* Task instructions *
In the data below, find the line containing "camera: 40 degrees right, 25 degrees down", then set down that line and every later line up to and including the line containing "(504, 158) = (527, 225): red", exactly.

* Information provided *

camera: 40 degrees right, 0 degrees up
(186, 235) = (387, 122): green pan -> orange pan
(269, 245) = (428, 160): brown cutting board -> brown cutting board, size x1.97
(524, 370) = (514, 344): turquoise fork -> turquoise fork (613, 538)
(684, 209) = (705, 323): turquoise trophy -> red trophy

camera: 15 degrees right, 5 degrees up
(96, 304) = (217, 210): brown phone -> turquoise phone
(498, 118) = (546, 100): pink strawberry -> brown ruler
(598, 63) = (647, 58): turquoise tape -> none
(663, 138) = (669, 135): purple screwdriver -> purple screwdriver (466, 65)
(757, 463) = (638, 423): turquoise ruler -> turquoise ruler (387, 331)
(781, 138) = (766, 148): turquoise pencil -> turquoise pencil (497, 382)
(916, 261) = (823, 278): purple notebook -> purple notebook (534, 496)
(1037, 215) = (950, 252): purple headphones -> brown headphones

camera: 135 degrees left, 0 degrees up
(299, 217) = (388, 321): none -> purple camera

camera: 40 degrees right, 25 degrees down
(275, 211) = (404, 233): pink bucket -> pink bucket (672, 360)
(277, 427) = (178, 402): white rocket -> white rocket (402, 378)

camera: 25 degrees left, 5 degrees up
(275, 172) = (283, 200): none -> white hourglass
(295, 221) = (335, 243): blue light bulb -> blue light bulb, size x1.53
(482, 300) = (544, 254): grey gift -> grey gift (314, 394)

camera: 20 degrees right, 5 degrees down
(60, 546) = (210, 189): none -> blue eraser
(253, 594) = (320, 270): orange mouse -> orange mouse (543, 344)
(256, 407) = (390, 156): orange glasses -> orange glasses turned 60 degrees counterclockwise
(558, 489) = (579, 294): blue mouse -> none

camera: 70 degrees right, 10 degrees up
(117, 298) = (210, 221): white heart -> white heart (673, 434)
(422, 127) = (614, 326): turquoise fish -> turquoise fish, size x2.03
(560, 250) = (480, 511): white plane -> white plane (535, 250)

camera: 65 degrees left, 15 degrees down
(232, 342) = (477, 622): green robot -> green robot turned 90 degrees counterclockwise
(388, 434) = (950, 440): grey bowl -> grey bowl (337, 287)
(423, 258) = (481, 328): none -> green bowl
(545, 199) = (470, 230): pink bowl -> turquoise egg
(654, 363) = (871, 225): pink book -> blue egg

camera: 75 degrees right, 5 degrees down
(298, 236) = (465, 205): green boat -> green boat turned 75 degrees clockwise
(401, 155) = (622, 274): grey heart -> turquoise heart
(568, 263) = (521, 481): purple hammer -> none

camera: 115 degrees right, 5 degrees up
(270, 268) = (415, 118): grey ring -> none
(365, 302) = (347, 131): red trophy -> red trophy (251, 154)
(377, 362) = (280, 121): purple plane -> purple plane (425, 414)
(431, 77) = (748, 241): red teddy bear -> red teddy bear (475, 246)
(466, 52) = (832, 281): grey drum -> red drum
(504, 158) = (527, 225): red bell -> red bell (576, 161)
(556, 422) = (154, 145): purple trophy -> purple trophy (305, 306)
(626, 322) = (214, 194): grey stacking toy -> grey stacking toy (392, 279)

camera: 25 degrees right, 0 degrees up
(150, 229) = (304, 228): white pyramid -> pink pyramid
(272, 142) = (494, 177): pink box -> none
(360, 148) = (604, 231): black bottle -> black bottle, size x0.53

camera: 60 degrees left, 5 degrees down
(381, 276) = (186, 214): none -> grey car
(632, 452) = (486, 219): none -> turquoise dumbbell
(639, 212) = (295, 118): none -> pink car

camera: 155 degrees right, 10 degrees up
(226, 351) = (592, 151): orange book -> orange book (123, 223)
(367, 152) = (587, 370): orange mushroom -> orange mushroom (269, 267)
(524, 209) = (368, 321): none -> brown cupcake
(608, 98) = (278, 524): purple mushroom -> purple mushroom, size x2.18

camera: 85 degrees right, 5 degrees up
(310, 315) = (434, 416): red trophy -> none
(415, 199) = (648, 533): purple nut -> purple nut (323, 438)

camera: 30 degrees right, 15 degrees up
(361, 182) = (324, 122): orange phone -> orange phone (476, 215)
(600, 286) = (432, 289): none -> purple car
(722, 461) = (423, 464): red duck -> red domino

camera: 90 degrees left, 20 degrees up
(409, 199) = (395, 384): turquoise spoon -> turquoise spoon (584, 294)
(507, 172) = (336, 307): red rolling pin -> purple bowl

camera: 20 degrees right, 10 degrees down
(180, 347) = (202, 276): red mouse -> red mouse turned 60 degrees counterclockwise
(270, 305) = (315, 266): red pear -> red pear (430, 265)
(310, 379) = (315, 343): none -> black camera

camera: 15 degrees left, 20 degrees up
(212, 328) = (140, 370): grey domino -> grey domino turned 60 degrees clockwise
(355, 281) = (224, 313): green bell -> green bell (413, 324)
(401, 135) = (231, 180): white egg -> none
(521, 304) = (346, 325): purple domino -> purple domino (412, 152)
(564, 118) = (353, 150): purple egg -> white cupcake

* Written answer *
camera: 40 degrees right, 25 degrees down
(275, 211) = (404, 233): pink bucket -> pink bucket (672, 360)
(277, 427) = (178, 402): white rocket -> white rocket (402, 378)

camera: 25 degrees left, 5 degrees up
(275, 172) = (283, 200): none -> white hourglass
(295, 221) = (335, 243): blue light bulb -> blue light bulb, size x1.53
(482, 300) = (544, 254): grey gift -> grey gift (314, 394)

camera: 20 degrees right, 5 degrees down
(60, 546) = (210, 189): none -> blue eraser
(253, 594) = (320, 270): orange mouse -> orange mouse (543, 344)
(256, 407) = (390, 156): orange glasses -> orange glasses turned 60 degrees counterclockwise
(558, 489) = (579, 294): blue mouse -> none

camera: 70 degrees right, 10 degrees up
(117, 298) = (210, 221): white heart -> white heart (673, 434)
(422, 127) = (614, 326): turquoise fish -> turquoise fish, size x2.03
(560, 250) = (480, 511): white plane -> white plane (535, 250)

camera: 65 degrees left, 15 degrees down
(232, 342) = (477, 622): green robot -> green robot turned 90 degrees counterclockwise
(388, 434) = (950, 440): grey bowl -> grey bowl (337, 287)
(423, 258) = (481, 328): none -> green bowl
(545, 199) = (470, 230): pink bowl -> turquoise egg
(654, 363) = (871, 225): pink book -> blue egg

camera: 75 degrees right, 5 degrees down
(298, 236) = (465, 205): green boat -> green boat turned 75 degrees clockwise
(401, 155) = (622, 274): grey heart -> turquoise heart
(568, 263) = (521, 481): purple hammer -> none

camera: 115 degrees right, 5 degrees up
(270, 268) = (415, 118): grey ring -> none
(365, 302) = (347, 131): red trophy -> red trophy (251, 154)
(377, 362) = (280, 121): purple plane -> purple plane (425, 414)
(431, 77) = (748, 241): red teddy bear -> red teddy bear (475, 246)
(466, 52) = (832, 281): grey drum -> red drum
(504, 158) = (527, 225): red bell -> red bell (576, 161)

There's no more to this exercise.